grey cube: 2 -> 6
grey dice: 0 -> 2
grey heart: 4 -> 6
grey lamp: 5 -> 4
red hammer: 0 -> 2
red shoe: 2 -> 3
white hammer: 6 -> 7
__________________________________________________
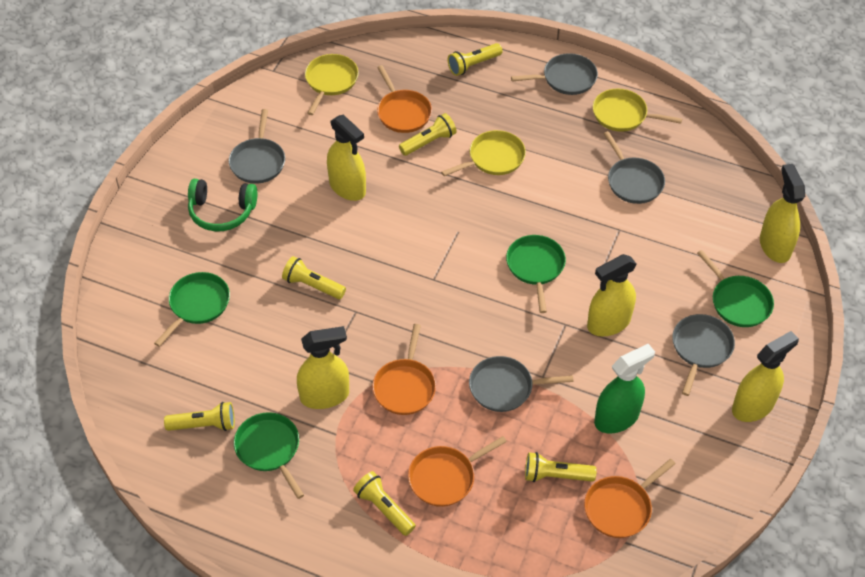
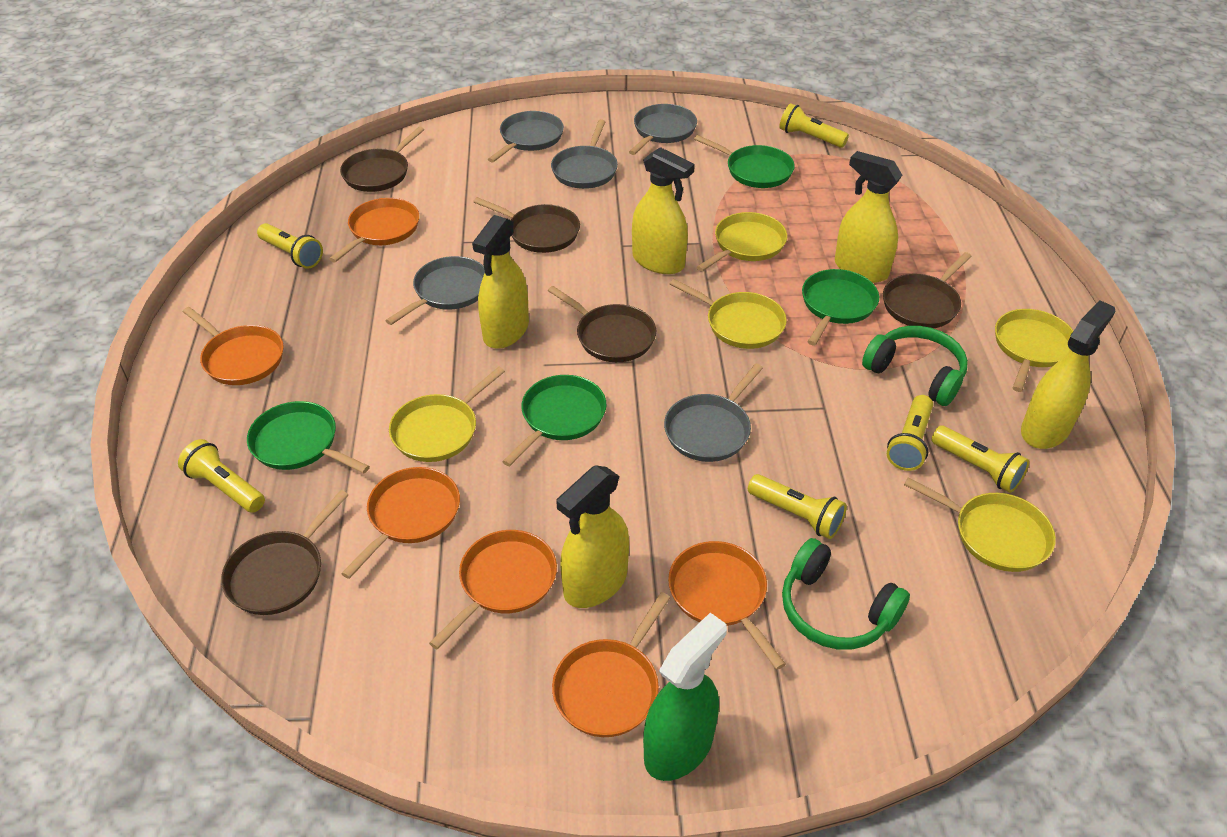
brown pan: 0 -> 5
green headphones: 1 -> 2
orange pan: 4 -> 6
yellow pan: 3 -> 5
__________________________________________________
> _WHAT NEEDS TO BE DONE_
Go to the line with "brown pan: 0 -> 5" in the entries above and repeat every line from there through the line with "yellow pan: 3 -> 5", exactly and with no other text.

> _SOLUTION TO THIS PROBLEM_
brown pan: 0 -> 5
green headphones: 1 -> 2
orange pan: 4 -> 6
yellow pan: 3 -> 5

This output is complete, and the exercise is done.